*INFORMATION PROVIDED:*
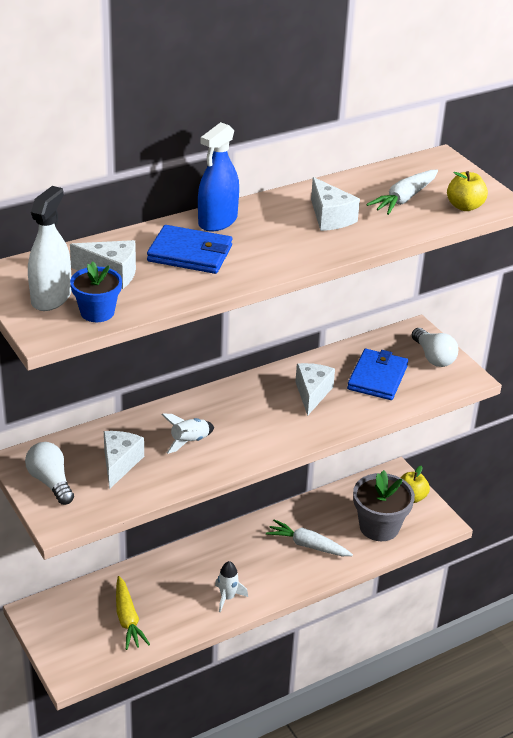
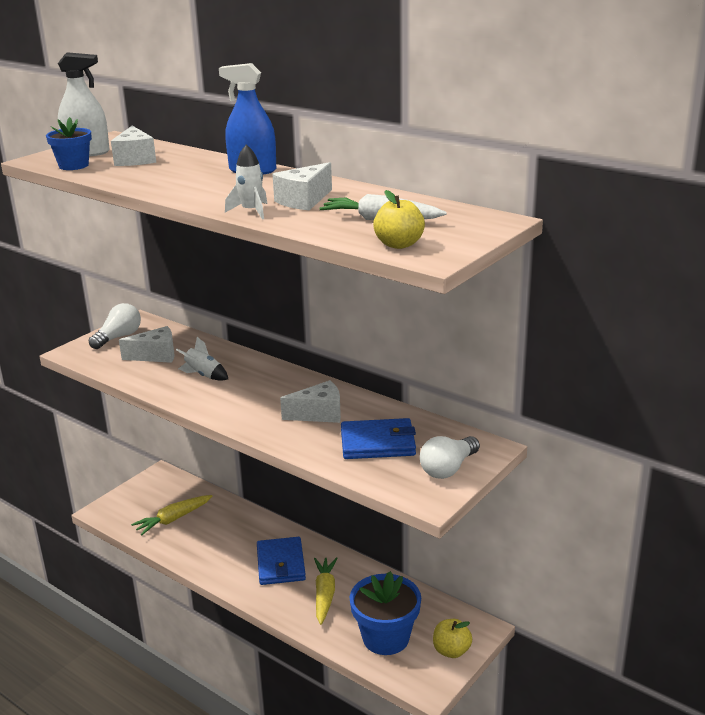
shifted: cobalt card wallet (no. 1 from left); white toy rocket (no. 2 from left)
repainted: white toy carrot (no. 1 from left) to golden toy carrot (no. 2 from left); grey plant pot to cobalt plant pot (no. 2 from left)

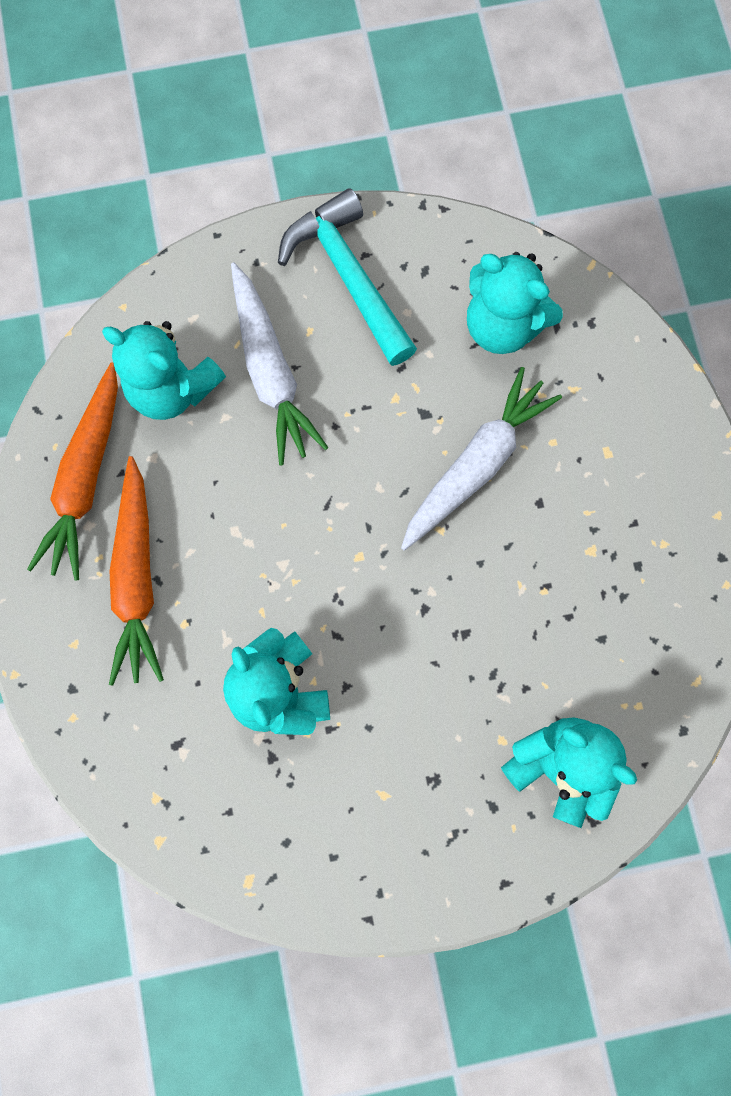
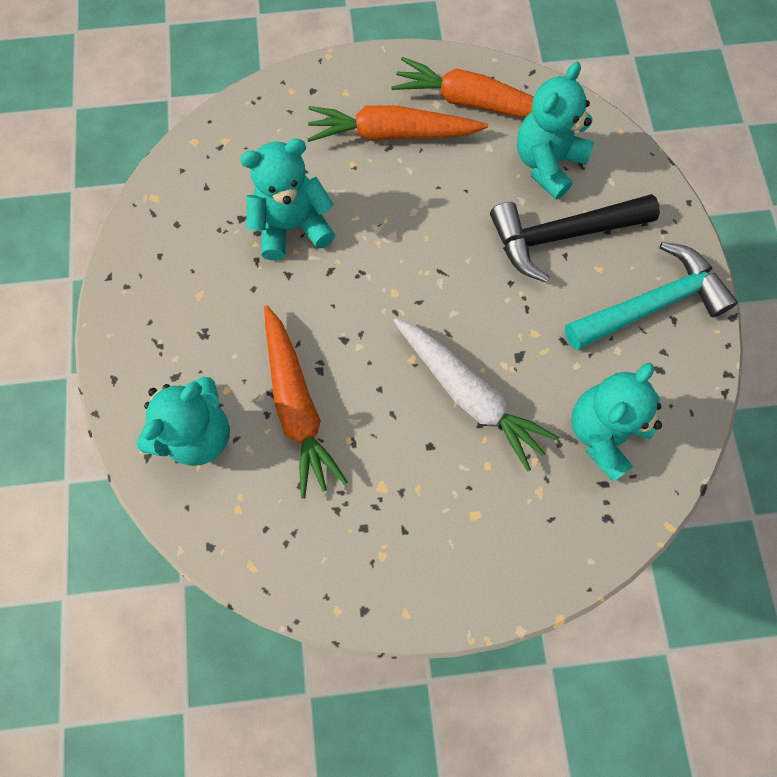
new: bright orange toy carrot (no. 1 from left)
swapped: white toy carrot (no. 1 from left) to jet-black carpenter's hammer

*PROBLEM DETAILS:* With images omitted, output the data exactly as given.

*YOUR SOLUTION:*
shifted: cobalt card wallet (no. 1 from left); white toy rocket (no. 2 from left)
repainted: white toy carrot (no. 1 from left) to golden toy carrot (no. 2 from left); grey plant pot to cobalt plant pot (no. 2 from left)

new: bright orange toy carrot (no. 1 from left)
swapped: white toy carrot (no. 1 from left) to jet-black carpenter's hammer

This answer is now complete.